| Zadanie do rozwiązania |
Proszę wypisać bez żadnych zmian wiersze wykazu, zaczynając od wiersza zawierającego "Question: Considering the", a kończąc na ostatnim wierszu wykazu, włącznie z oboma krańcami.

### Zapisany wykaz

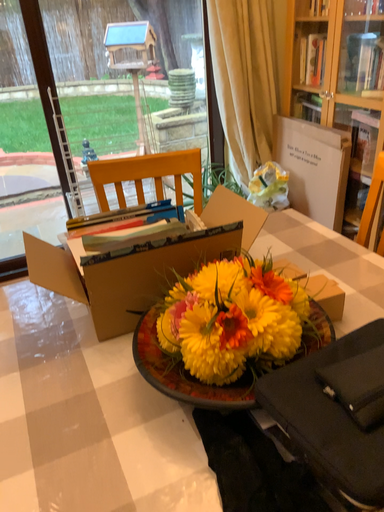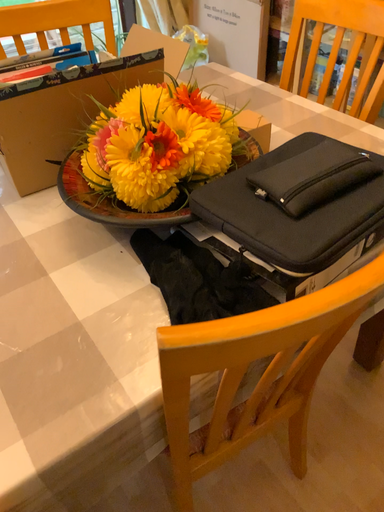
Question: How did the camera likely rotate when shooting the video?

Choices:
 (A) rotated right
 (B) rotated left

Answer: (A)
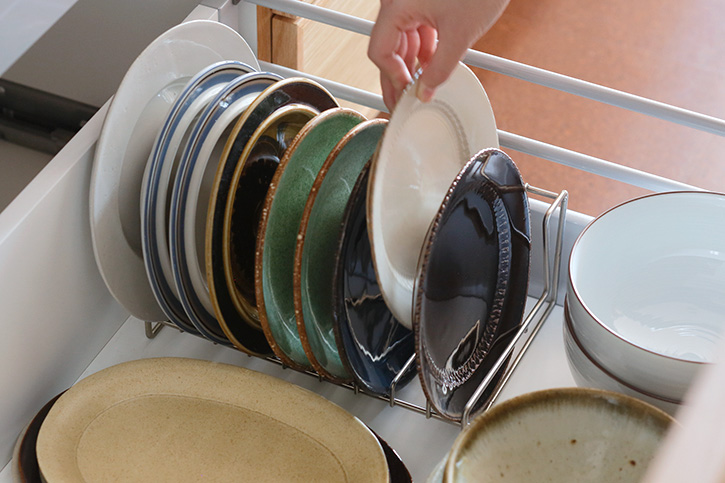
You are a GUI agent. You are given a task and a screenshot of the screen. Output one action in this format:
    pyautogui.click(x=<x>, y=<y>)
    Task: Click on the flatware
    The image size is (725, 483).
    Given the screenshot: What is the action you would take?
    pyautogui.click(x=128, y=147), pyautogui.click(x=402, y=156), pyautogui.click(x=290, y=230), pyautogui.click(x=328, y=216)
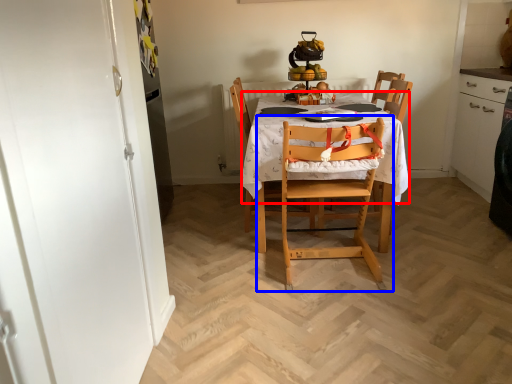
Question: Which object is closer to the camera taking this photo, tablecloth (highlighted by a red box) or chair (highlighted by a blue box)?

Choices:
 (A) tablecloth
 (B) chair

Answer: (B)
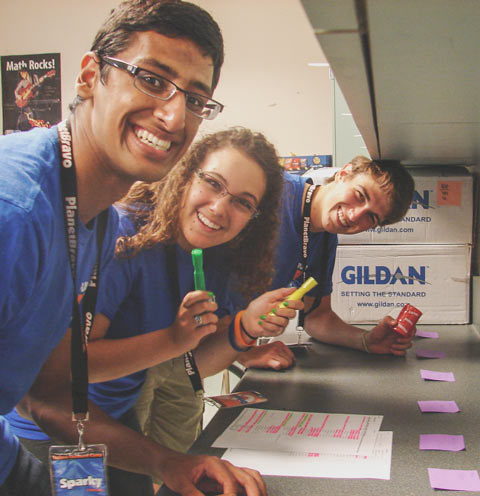
I want to click on grey counter top, so click(x=363, y=389).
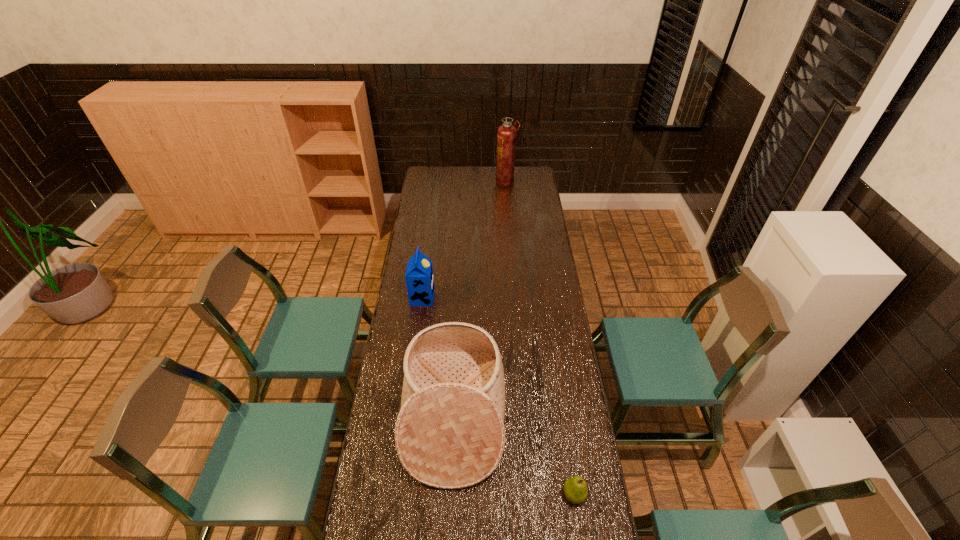
The width and height of the screenshot is (960, 540). In order to click on vacant space located with the cap open on the carton in this screenshot , I will do `click(507, 298)`.

Where is `vacant space located on the left of the rightmost object`? Image resolution: width=960 pixels, height=540 pixels. vacant space located on the left of the rightmost object is located at coordinates (538, 495).

Identify the location of object that is positioned at the far edge. (506, 133).

At what (x,y) coordinates should I click in order to perform the action: click on basket that is at the left edge. Please return your answer as a coordinate pair (x, y). This screenshot has width=960, height=540. Looking at the image, I should click on (450, 433).

Where is `carton positioned at the left edge`? carton positioned at the left edge is located at coordinates (419, 278).

Locate an element on the screen. fire extinguisher situated at the right edge is located at coordinates (506, 133).

This screenshot has height=540, width=960. I want to click on pear present at the right edge, so click(575, 489).

Where is `object that is positioned at the far right corner`? object that is positioned at the far right corner is located at coordinates (506, 133).

In the image, there is a desktop. Identify the location of vacant area at the far edge. This screenshot has width=960, height=540. (460, 179).

In the image, there is a desktop. At what (x,y) coordinates should I click in order to perform the action: click on vacant area at the left edge. Please return your answer as a coordinate pair (x, y). Looking at the image, I should click on (440, 191).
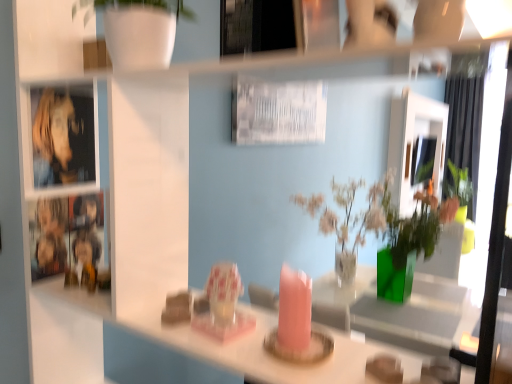
Question: From a real-world perspective, is matte white mirror at upper center on green fabric curtain at right?

Choices:
 (A) no
 (B) yes

Answer: (B)

Question: From the image's perspective, would you say matte white mirror at upper center is shown under green fabric curtain at right?

Choices:
 (A) yes
 (B) no

Answer: (B)

Question: Is matte white mirror at upper center at the right side of green fabric curtain at right?

Choices:
 (A) no
 (B) yes

Answer: (A)

Question: Is matte white mirror at upper center closer to the viewer compared to green fabric curtain at right?

Choices:
 (A) yes
 (B) no

Answer: (A)

Question: Can you confirm if matte white mirror at upper center is smaller than green fabric curtain at right?

Choices:
 (A) no
 (B) yes

Answer: (B)

Question: From the image's perspective, is metallic silver picture frame at upper center located above or below green fabric curtain at right?

Choices:
 (A) below
 (B) above

Answer: (A)

Question: In the image, is metallic silver picture frame at upper center positioned in front of or behind green fabric curtain at right?

Choices:
 (A) behind
 (B) front

Answer: (B)

Question: Would you say metallic silver picture frame at upper center is inside or outside green fabric curtain at right?

Choices:
 (A) outside
 (B) inside

Answer: (A)

Question: From their relative heights in the image, would you say metallic silver picture frame at upper center is taller or shorter than green fabric curtain at right?

Choices:
 (A) tall
 (B) short

Answer: (B)

Question: Is point (266, 9) positioned closer to the camera than point (82, 165)?

Choices:
 (A) closer
 (B) farther

Answer: (A)

Question: Is metallic silver picture frame at upper center inside or outside of metallic reflective cabinet at left?

Choices:
 (A) outside
 (B) inside

Answer: (A)

Question: Is metallic silver picture frame at upper center in front of or behind metallic reflective cabinet at left in the image?

Choices:
 (A) behind
 (B) front

Answer: (B)

Question: From the image's perspective, relative to metallic reflective cabinet at left, is metallic silver picture frame at upper center above or below?

Choices:
 (A) below
 (B) above

Answer: (B)

Question: Looking at their shapes, would you say green fabric curtain at right is wider or thinner than metallic reflective cabinet at left?

Choices:
 (A) thin
 (B) wide

Answer: (B)

Question: Considering the relative positions of green fabric curtain at right and metallic reflective cabinet at left in the image provided, is green fabric curtain at right to the left or to the right of metallic reflective cabinet at left?

Choices:
 (A) left
 (B) right

Answer: (B)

######

| Rozwiązanie krok po kroku |
Question: Considering the relative positions of green fabric curtain at right and metallic reflective cabinet at left in the image provided, is green fabric curtain at right to the left or to the right of metallic reflective cabinet at left?

Choices:
 (A) left
 (B) right

Answer: (B)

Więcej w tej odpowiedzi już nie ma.